# Work task:
Without including any images, repeat the data exactly.

# Provided material:
■ ■ ■ ■ ■

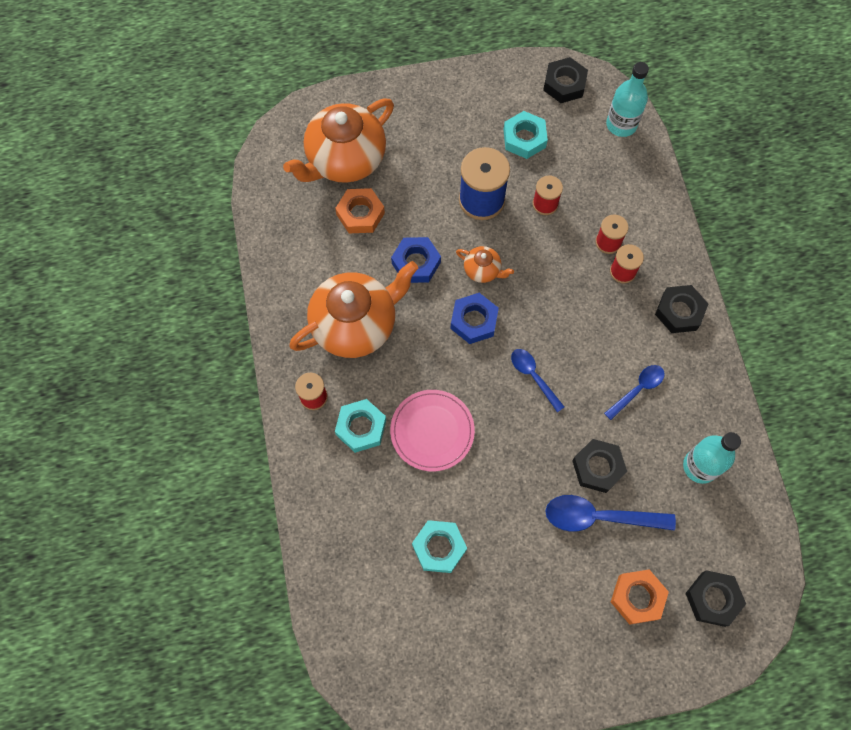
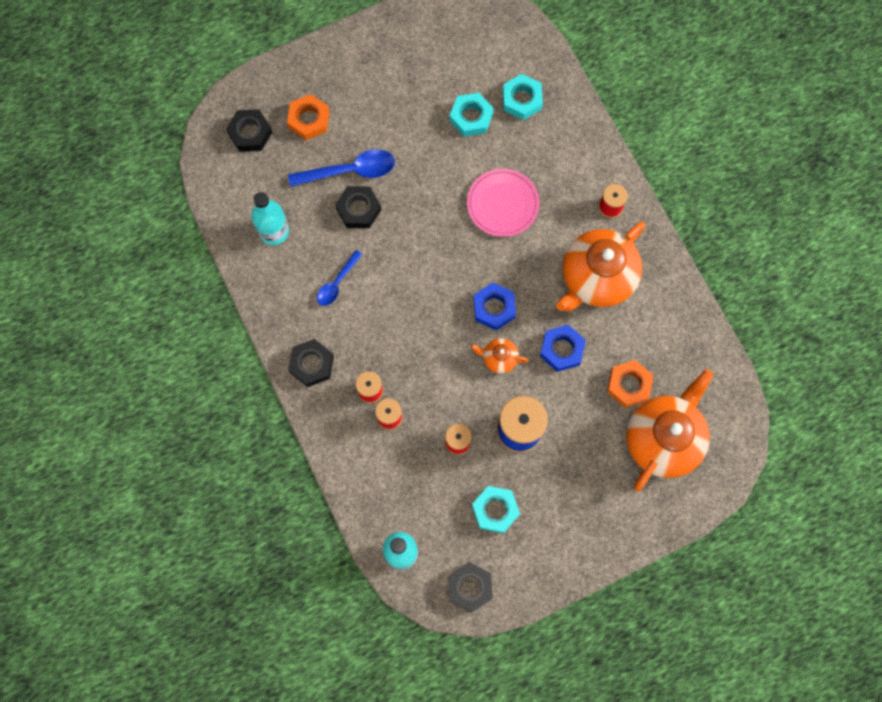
camera: 165 degrees right, 5 degrees up
(361, 427) = (562, 192): turquoise nut -> turquoise nut (522, 99)
(533, 377) = (429, 271): blue spoon -> none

■ ■ ■ ■ ■

# Task answer:
camera: 165 degrees right, 5 degrees up
(361, 427) = (562, 192): turquoise nut -> turquoise nut (522, 99)
(533, 377) = (429, 271): blue spoon -> none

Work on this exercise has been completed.